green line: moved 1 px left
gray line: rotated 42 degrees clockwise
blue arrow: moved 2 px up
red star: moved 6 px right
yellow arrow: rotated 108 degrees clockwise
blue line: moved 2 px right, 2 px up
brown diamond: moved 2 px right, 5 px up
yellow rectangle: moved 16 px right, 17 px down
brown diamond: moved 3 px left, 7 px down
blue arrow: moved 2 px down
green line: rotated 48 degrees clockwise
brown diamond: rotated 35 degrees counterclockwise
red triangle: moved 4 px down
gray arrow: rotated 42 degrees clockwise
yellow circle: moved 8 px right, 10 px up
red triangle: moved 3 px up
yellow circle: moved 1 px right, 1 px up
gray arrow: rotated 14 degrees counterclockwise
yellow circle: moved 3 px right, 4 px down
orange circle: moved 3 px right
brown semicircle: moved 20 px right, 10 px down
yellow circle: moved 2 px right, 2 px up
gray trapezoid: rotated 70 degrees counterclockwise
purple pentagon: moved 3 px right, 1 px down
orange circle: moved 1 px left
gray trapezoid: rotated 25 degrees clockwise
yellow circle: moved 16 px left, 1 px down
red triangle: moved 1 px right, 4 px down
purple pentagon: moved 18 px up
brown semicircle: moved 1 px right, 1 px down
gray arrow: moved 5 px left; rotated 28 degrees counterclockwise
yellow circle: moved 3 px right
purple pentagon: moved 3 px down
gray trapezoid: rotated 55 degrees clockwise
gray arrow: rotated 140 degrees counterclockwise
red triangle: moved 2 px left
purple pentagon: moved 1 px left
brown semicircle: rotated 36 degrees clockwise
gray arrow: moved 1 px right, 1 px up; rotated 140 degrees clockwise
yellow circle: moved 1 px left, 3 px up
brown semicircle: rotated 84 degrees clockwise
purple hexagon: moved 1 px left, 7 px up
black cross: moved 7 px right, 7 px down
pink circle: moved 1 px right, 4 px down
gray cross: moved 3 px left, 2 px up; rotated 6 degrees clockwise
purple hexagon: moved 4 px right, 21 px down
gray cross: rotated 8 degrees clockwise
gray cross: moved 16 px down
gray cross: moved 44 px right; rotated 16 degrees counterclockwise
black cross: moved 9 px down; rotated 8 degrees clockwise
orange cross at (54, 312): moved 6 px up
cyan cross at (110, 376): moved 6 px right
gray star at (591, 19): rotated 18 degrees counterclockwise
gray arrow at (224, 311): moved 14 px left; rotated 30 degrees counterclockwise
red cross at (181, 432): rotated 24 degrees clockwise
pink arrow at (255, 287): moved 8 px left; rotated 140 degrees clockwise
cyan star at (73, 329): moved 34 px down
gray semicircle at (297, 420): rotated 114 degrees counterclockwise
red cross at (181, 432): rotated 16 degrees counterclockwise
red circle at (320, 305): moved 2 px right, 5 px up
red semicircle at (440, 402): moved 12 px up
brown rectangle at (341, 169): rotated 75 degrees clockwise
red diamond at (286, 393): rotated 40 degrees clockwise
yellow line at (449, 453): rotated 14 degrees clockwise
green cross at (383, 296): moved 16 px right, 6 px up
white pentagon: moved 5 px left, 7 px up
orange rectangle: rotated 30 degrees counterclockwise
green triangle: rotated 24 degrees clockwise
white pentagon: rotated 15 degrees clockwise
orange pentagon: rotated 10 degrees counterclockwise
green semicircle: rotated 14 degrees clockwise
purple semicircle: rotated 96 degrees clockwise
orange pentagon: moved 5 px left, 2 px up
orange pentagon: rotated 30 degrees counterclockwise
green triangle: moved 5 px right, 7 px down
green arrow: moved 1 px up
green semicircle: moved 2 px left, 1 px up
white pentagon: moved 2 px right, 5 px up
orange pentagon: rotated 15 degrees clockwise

YOUR INSTRUCTIONS
Could you copy every line of the material above without changing anything?

EXERCISE RESPONSE
green line: moved 1 px left
gray line: rotated 42 degrees clockwise
blue arrow: moved 2 px up
red star: moved 6 px right
yellow arrow: rotated 108 degrees clockwise
blue line: moved 2 px right, 2 px up
brown diamond: moved 2 px right, 5 px up
yellow rectangle: moved 16 px right, 17 px down
brown diamond: moved 3 px left, 7 px down
blue arrow: moved 2 px down
green line: rotated 48 degrees clockwise
brown diamond: rotated 35 degrees counterclockwise
red triangle: moved 4 px down
gray arrow: rotated 42 degrees clockwise
yellow circle: moved 8 px right, 10 px up
red triangle: moved 3 px up
yellow circle: moved 1 px right, 1 px up
gray arrow: rotated 14 degrees counterclockwise
yellow circle: moved 3 px right, 4 px down
orange circle: moved 3 px right
brown semicircle: moved 20 px right, 10 px down
yellow circle: moved 2 px right, 2 px up
gray trapezoid: rotated 70 degrees counterclockwise
purple pentagon: moved 3 px right, 1 px down
orange circle: moved 1 px left
gray trapezoid: rotated 25 degrees clockwise
yellow circle: moved 16 px left, 1 px down
red triangle: moved 1 px right, 4 px down
purple pentagon: moved 18 px up
brown semicircle: moved 1 px right, 1 px down
gray arrow: moved 5 px left; rotated 28 degrees counterclockwise
yellow circle: moved 3 px right
purple pentagon: moved 3 px down
gray trapezoid: rotated 55 degrees clockwise
gray arrow: rotated 140 degrees counterclockwise
red triangle: moved 2 px left
purple pentagon: moved 1 px left
brown semicircle: rotated 36 degrees clockwise
gray arrow: moved 1 px right, 1 px up; rotated 140 degrees clockwise
yellow circle: moved 1 px left, 3 px up
brown semicircle: rotated 84 degrees clockwise
purple hexagon: moved 1 px left, 7 px up
black cross: moved 7 px right, 7 px down
pink circle: moved 1 px right, 4 px down
gray cross: moved 3 px left, 2 px up; rotated 6 degrees clockwise
purple hexagon: moved 4 px right, 21 px down
gray cross: rotated 8 degrees clockwise
gray cross: moved 16 px down
gray cross: moved 44 px right; rotated 16 degrees counterclockwise
black cross: moved 9 px down; rotated 8 degrees clockwise
orange cross at (54, 312): moved 6 px up
cyan cross at (110, 376): moved 6 px right
gray star at (591, 19): rotated 18 degrees counterclockwise
gray arrow at (224, 311): moved 14 px left; rotated 30 degrees counterclockwise
red cross at (181, 432): rotated 24 degrees clockwise
pink arrow at (255, 287): moved 8 px left; rotated 140 degrees clockwise
cyan star at (73, 329): moved 34 px down
gray semicircle at (297, 420): rotated 114 degrees counterclockwise
red cross at (181, 432): rotated 16 degrees counterclockwise
red circle at (320, 305): moved 2 px right, 5 px up
red semicircle at (440, 402): moved 12 px up
brown rectangle at (341, 169): rotated 75 degrees clockwise
red diamond at (286, 393): rotated 40 degrees clockwise
yellow line at (449, 453): rotated 14 degrees clockwise
green cross at (383, 296): moved 16 px right, 6 px up
white pentagon: moved 5 px left, 7 px up
orange rectangle: rotated 30 degrees counterclockwise
green triangle: rotated 24 degrees clockwise
white pentagon: rotated 15 degrees clockwise
orange pentagon: rotated 10 degrees counterclockwise
green semicircle: rotated 14 degrees clockwise
purple semicircle: rotated 96 degrees clockwise
orange pentagon: moved 5 px left, 2 px up
orange pentagon: rotated 30 degrees counterclockwise
green triangle: moved 5 px right, 7 px down
green arrow: moved 1 px up
green semicircle: moved 2 px left, 1 px up
white pentagon: moved 2 px right, 5 px up
orange pentagon: rotated 15 degrees clockwise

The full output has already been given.